Data excerpt –
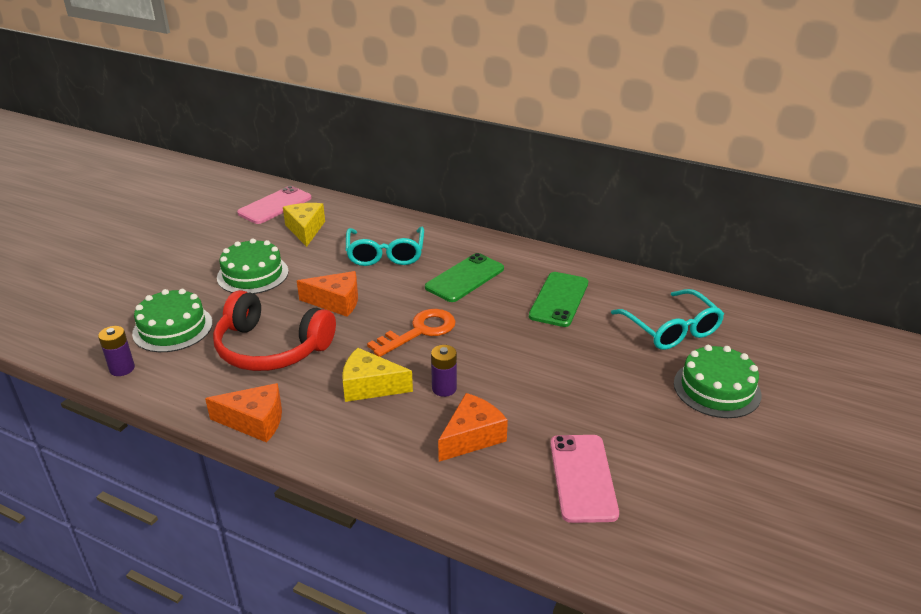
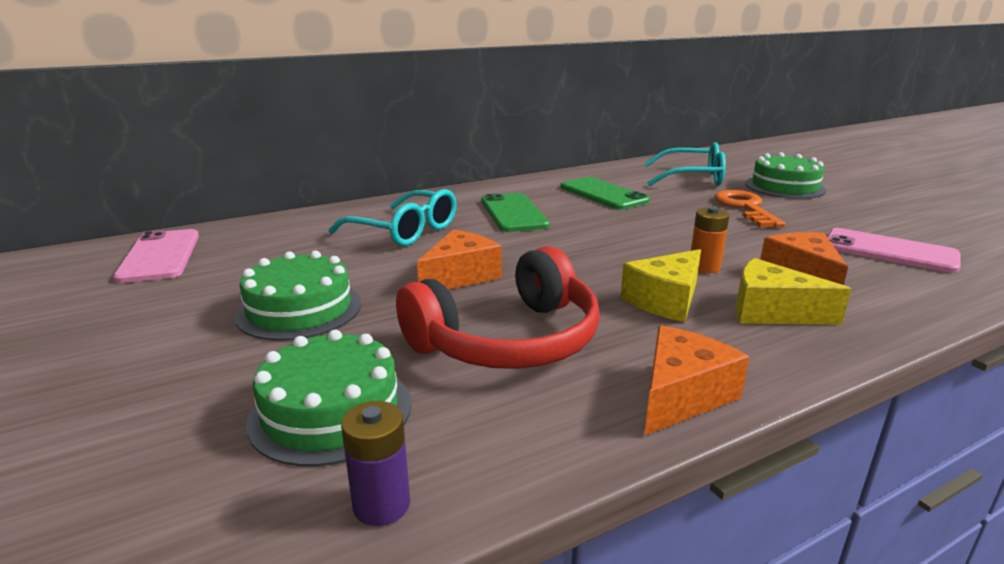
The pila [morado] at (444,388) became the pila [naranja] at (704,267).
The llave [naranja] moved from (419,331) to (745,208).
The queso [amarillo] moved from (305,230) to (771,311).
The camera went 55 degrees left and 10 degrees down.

Work order – Whenever the word "from" appears in a line above, copy that line.

Written response –
The llave [naranja] moved from (419,331) to (745,208).
The queso [amarillo] moved from (305,230) to (771,311).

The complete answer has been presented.